> _PROMPT_: Line by line, the data below should be set down unchanged, with images excluded.

══ ENTRIES SHOWN ══

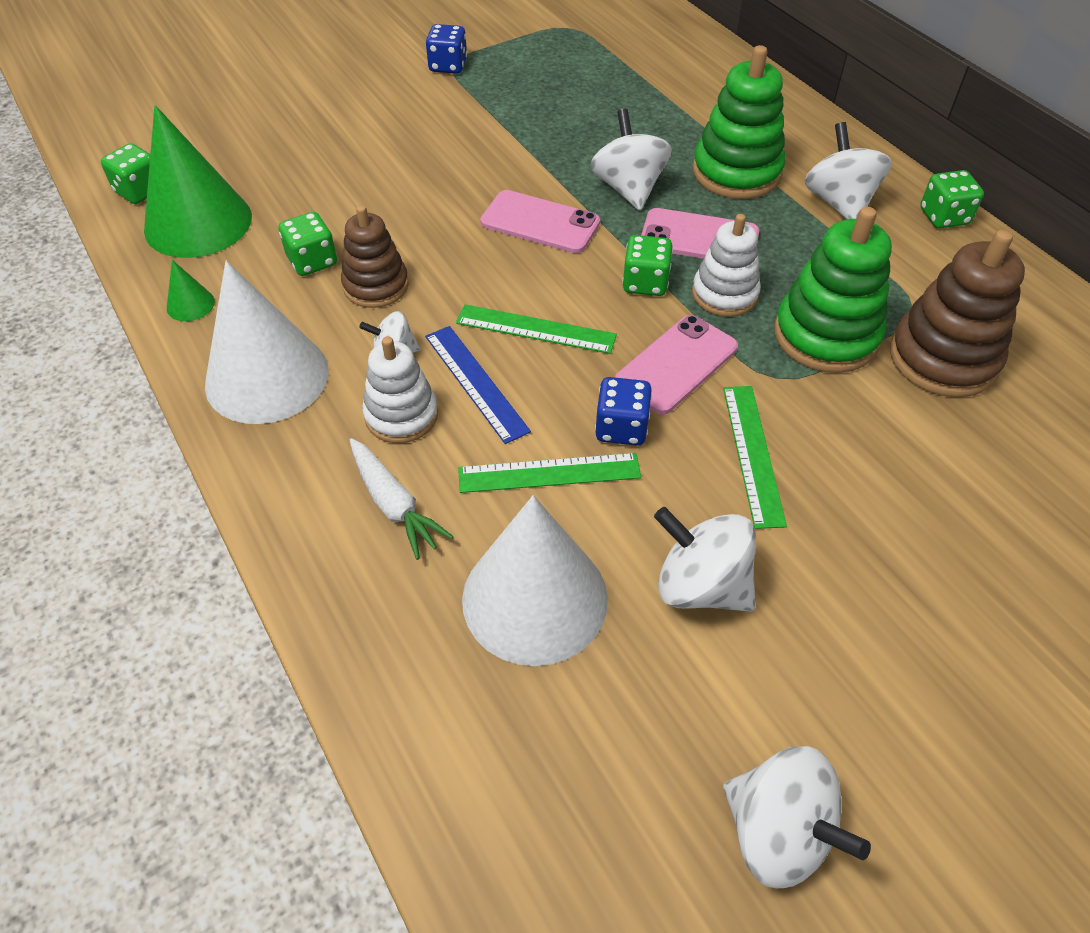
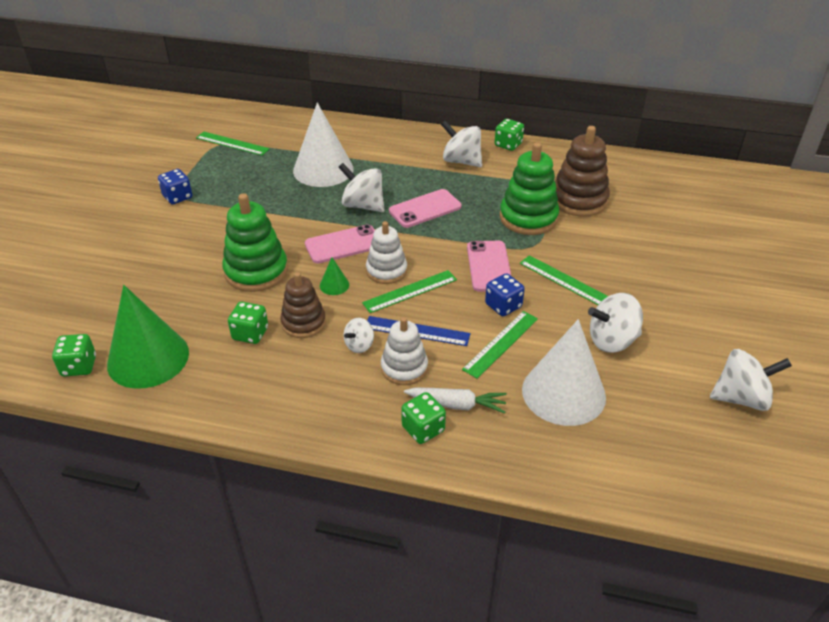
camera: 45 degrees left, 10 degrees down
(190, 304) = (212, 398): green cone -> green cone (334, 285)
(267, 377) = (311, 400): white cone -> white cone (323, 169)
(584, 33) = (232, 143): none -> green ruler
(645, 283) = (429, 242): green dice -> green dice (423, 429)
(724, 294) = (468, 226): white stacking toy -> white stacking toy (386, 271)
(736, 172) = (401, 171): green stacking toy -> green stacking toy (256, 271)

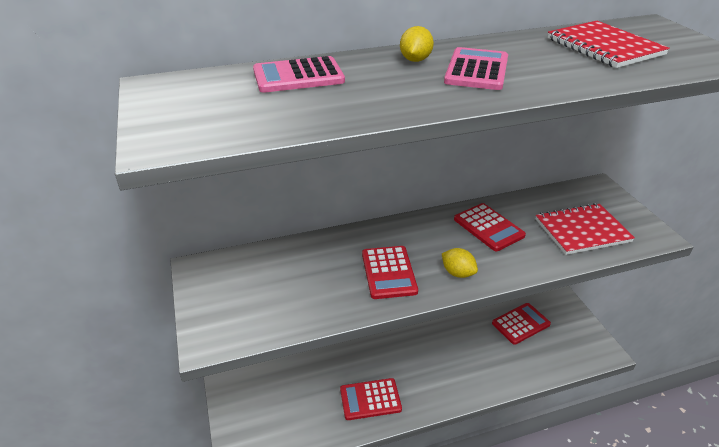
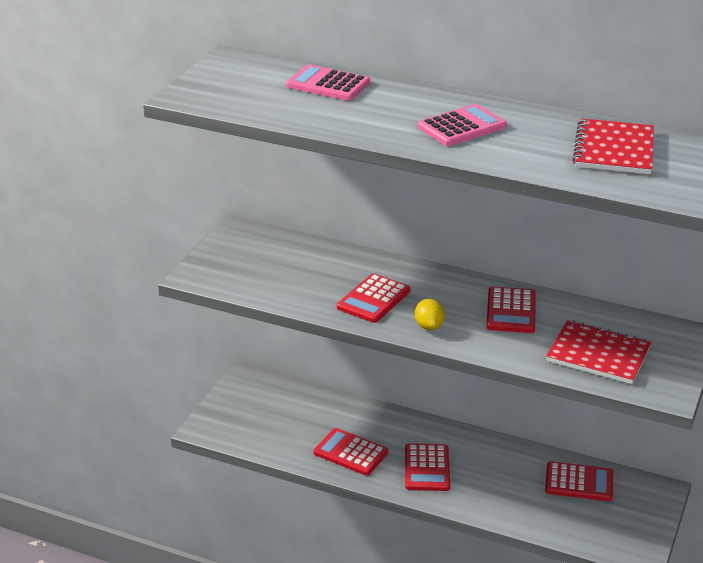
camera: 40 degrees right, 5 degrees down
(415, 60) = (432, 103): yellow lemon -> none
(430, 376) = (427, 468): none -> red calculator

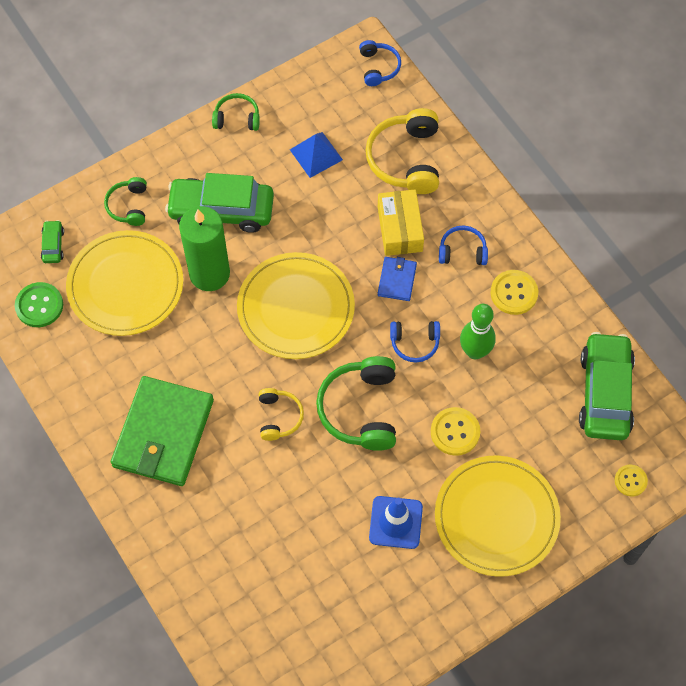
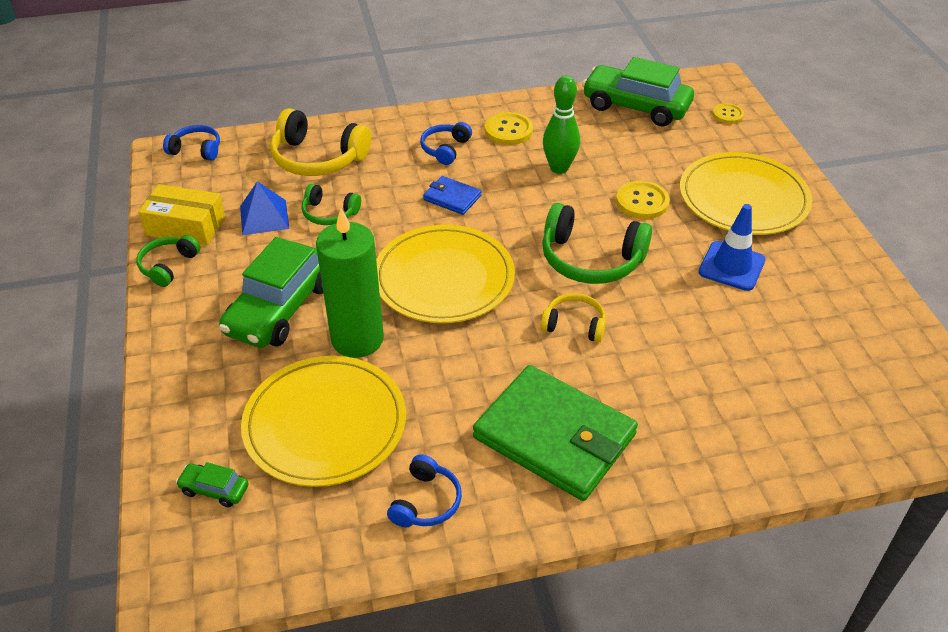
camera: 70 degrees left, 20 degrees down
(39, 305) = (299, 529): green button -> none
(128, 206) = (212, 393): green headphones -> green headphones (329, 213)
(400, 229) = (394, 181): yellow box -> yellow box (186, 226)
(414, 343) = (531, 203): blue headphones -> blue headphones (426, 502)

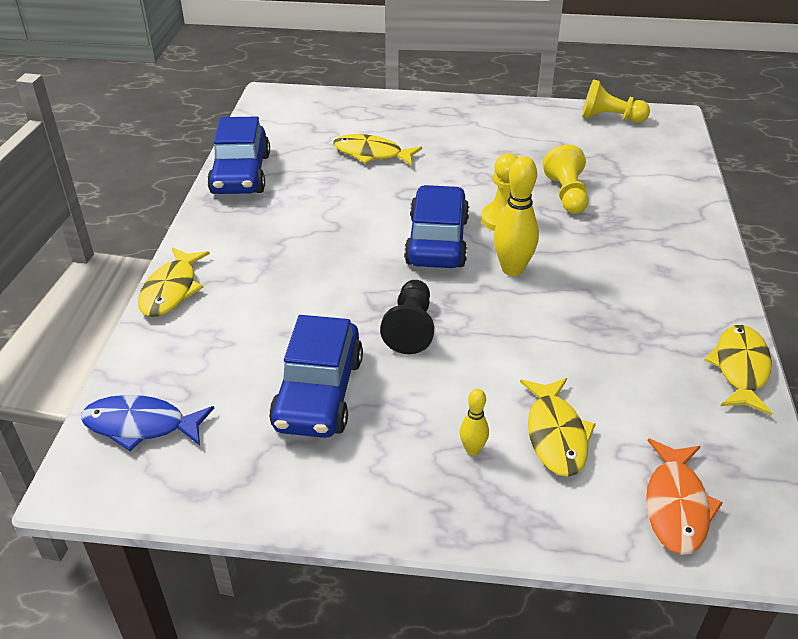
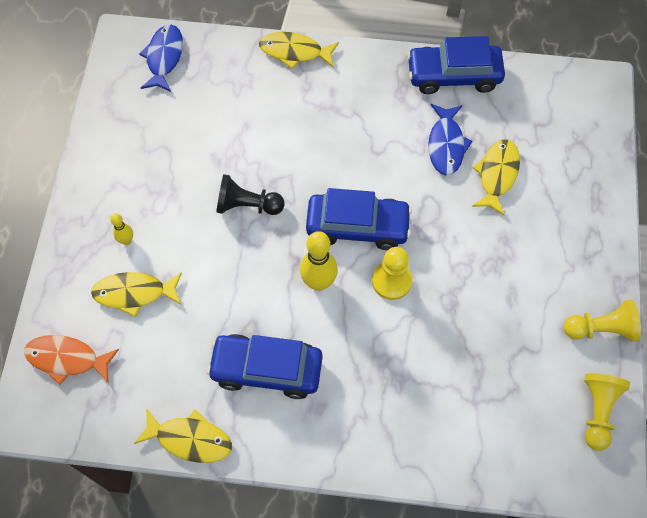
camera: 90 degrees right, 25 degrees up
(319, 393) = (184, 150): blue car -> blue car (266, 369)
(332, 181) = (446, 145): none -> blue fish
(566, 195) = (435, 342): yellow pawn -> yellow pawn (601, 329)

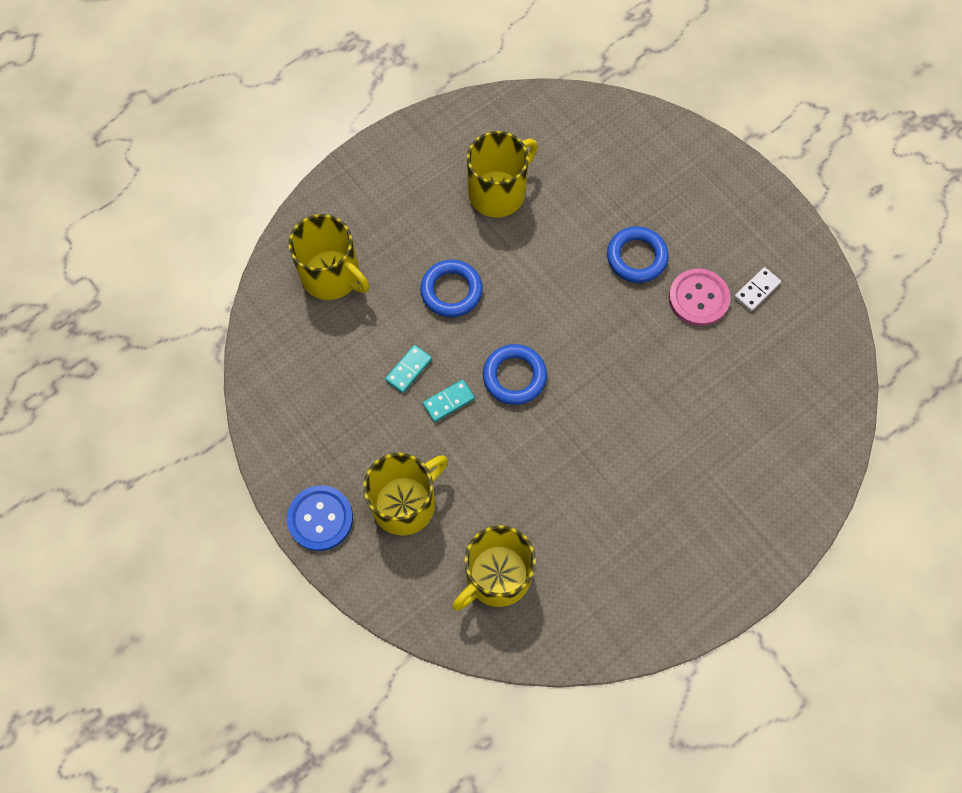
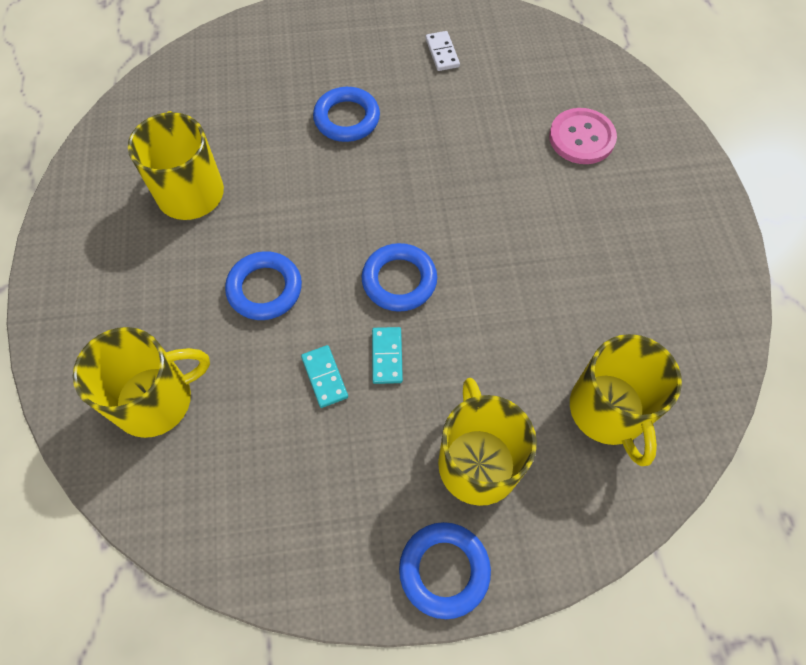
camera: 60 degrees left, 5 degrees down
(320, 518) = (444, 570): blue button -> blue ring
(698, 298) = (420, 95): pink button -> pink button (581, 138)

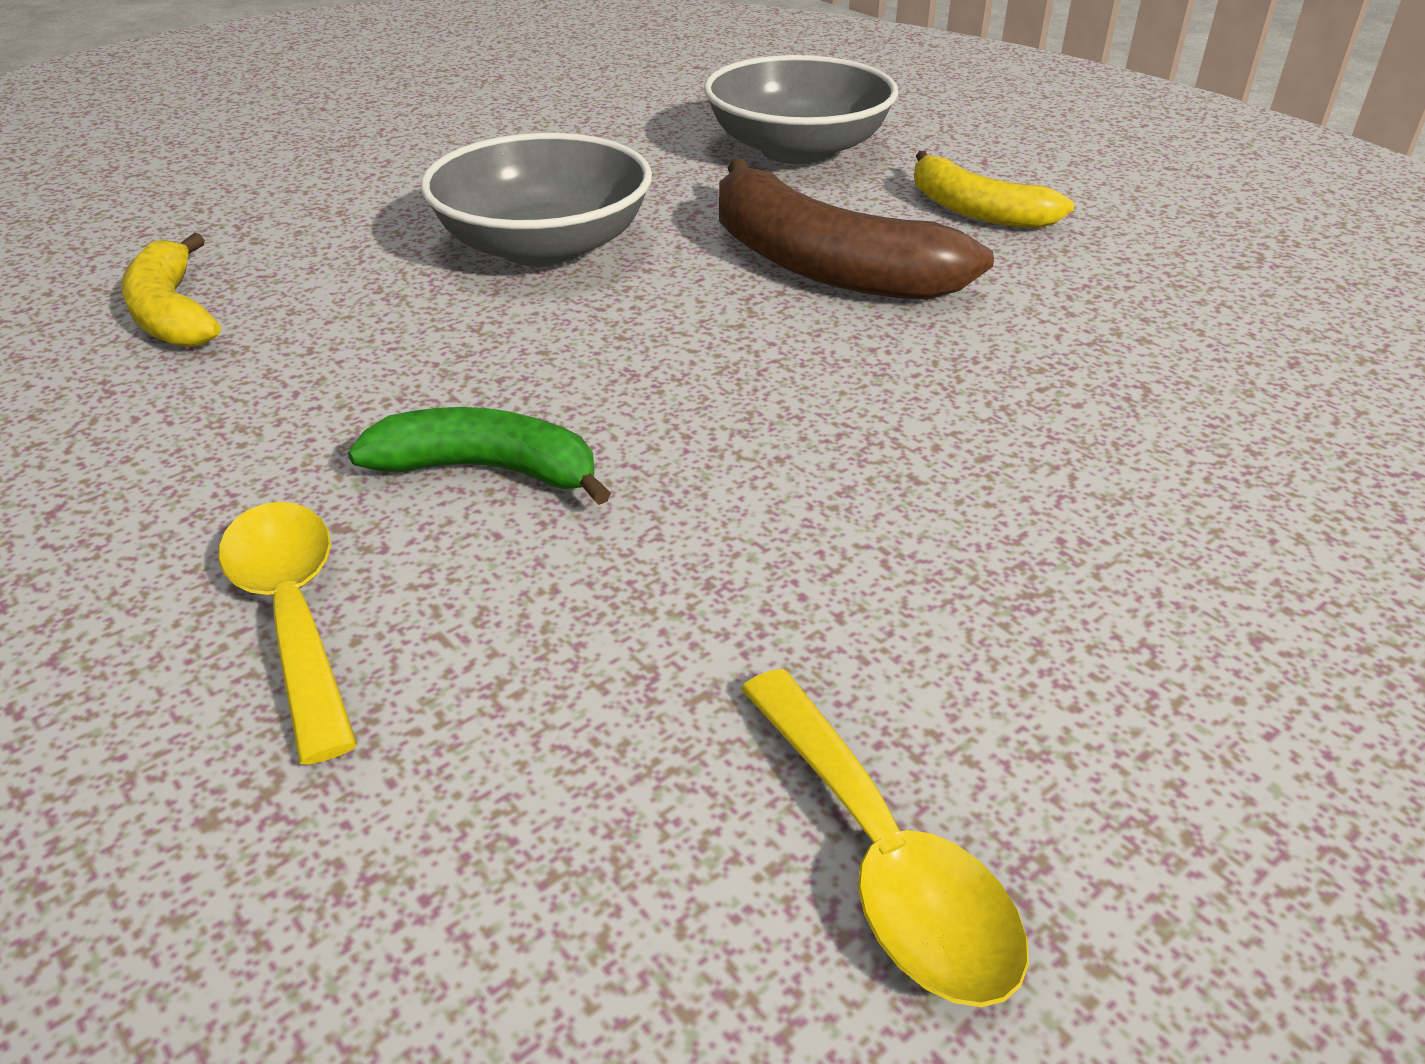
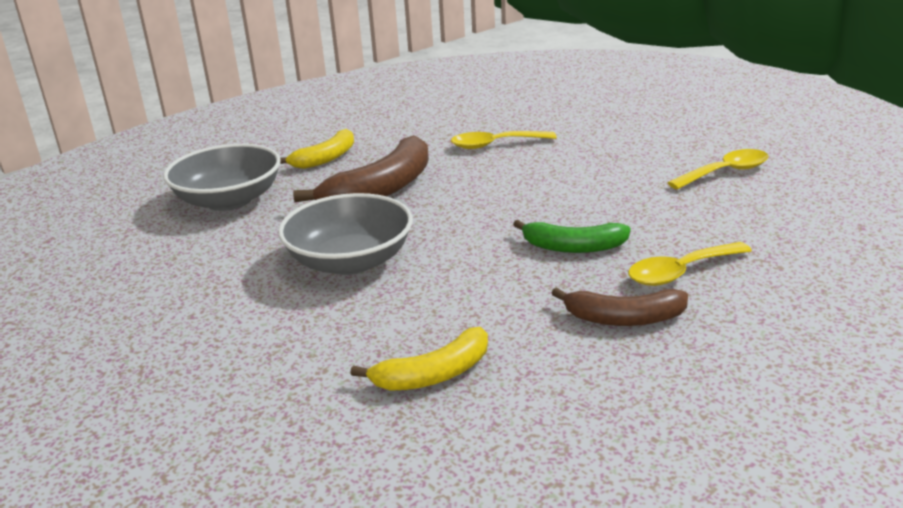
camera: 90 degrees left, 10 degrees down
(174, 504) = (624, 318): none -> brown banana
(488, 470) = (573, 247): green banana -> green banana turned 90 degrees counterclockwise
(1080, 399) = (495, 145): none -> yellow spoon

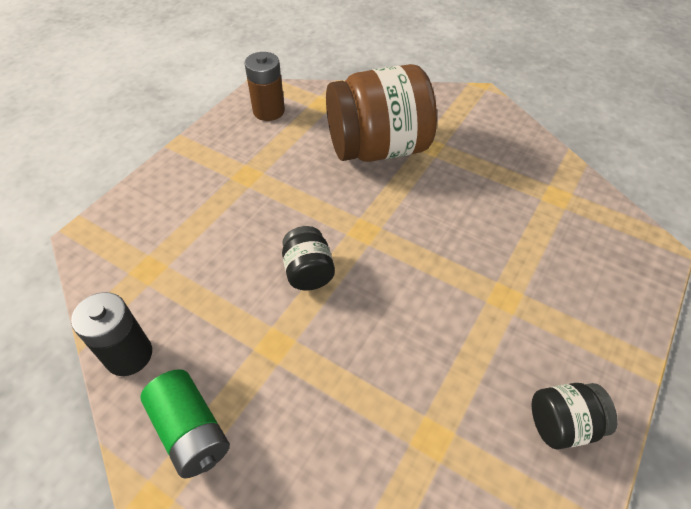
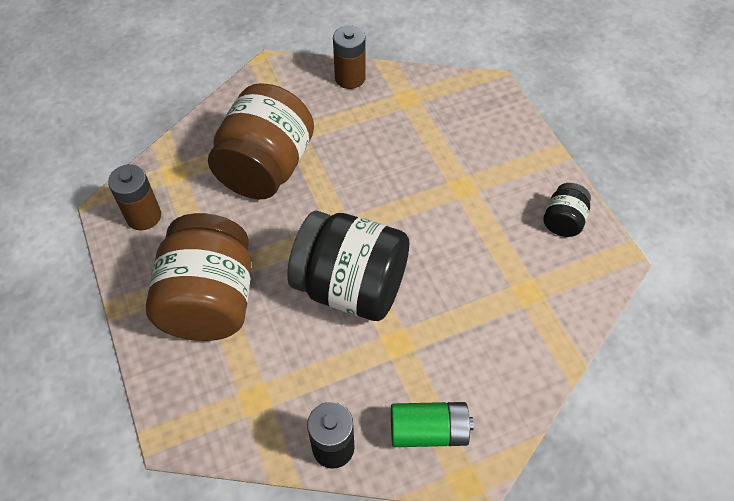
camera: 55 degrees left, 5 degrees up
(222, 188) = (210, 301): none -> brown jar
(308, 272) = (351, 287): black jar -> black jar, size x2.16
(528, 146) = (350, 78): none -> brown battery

═══

> _EXERCISE RESPONSE_:
camera: 45 degrees left, 10 degrees down
(190, 304) = (212, 398): green cone -> green cone (334, 285)
(267, 377) = (311, 400): white cone -> white cone (323, 169)
(584, 33) = (232, 143): none -> green ruler
(645, 283) = (429, 242): green dice -> green dice (423, 429)
(724, 294) = (468, 226): white stacking toy -> white stacking toy (386, 271)
(736, 172) = (401, 171): green stacking toy -> green stacking toy (256, 271)

camera: 40 degrees right, 5 degrees down
(415, 60) = (432, 103): yellow lemon -> none
(430, 376) = (427, 468): none -> red calculator

camera: 70 degrees left, 20 degrees down
(39, 305) = (299, 529): green button -> none
(128, 206) = (212, 393): green headphones -> green headphones (329, 213)
(400, 229) = (394, 181): yellow box -> yellow box (186, 226)
(414, 343) = (531, 203): blue headphones -> blue headphones (426, 502)

camera: 90 degrees right, 25 degrees up
(319, 393) = (184, 150): blue car -> blue car (266, 369)
(332, 181) = (446, 145): none -> blue fish
(566, 195) = (435, 342): yellow pawn -> yellow pawn (601, 329)

camera: 60 degrees left, 5 degrees down
(320, 518) = (444, 570): blue button -> blue ring
(698, 298) = (420, 95): pink button -> pink button (581, 138)

camera: 90 degrees left, 10 degrees down
(174, 504) = (624, 318): none -> brown banana
(488, 470) = (573, 247): green banana -> green banana turned 90 degrees counterclockwise
(1080, 399) = (495, 145): none -> yellow spoon

camera: 55 degrees left, 5 degrees up
(222, 188) = (210, 301): none -> brown jar
(308, 272) = (351, 287): black jar -> black jar, size x2.16
(528, 146) = (350, 78): none -> brown battery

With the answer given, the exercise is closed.